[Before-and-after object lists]
•••

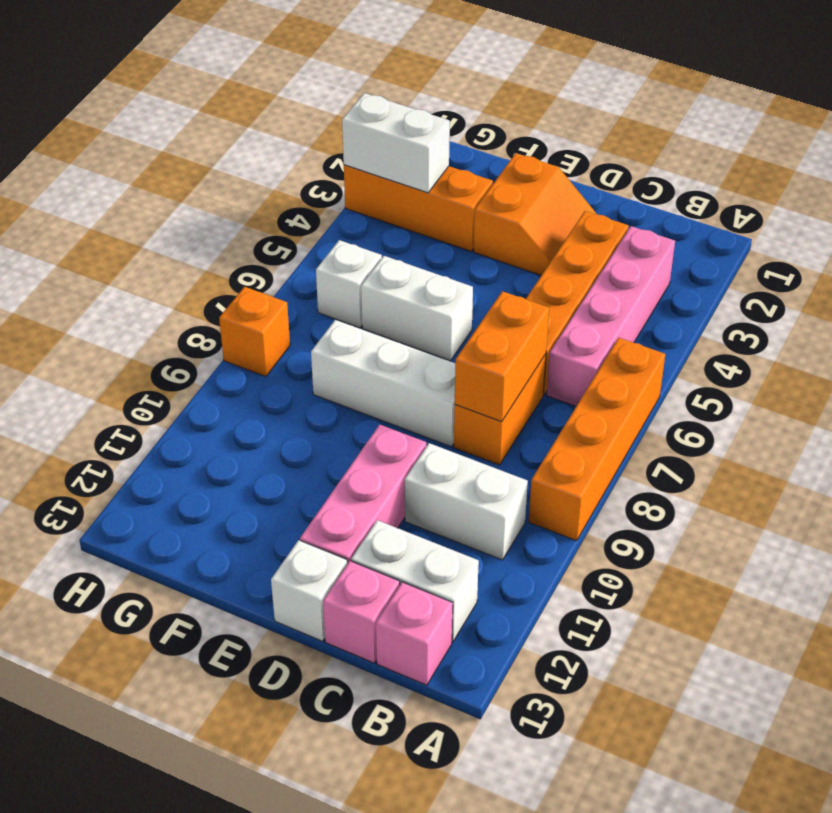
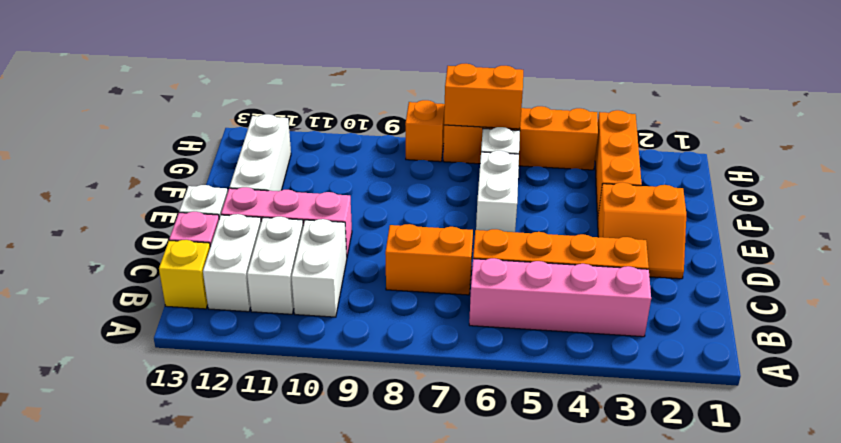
orange brick A6:A9 level 1 -> orange brick H4:H7 level 1
pink brick B13 level 1 -> yellow brick B13 level 1
orange brick C7:C8 level 2 -> orange brick H6:H7 level 2
white brick D8:F8 level 1 -> white brick E12:G12 level 1
white brick G3:H3 level 2 -> white brick B11:C11 level 1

•••

Every record above must be copied exactly; none of the pictures belong in the copy.

ANSWER SECTION:
orange brick A6:A9 level 1 -> orange brick H4:H7 level 1
pink brick B13 level 1 -> yellow brick B13 level 1
orange brick C7:C8 level 2 -> orange brick H6:H7 level 2
white brick D8:F8 level 1 -> white brick E12:G12 level 1
white brick G3:H3 level 2 -> white brick B11:C11 level 1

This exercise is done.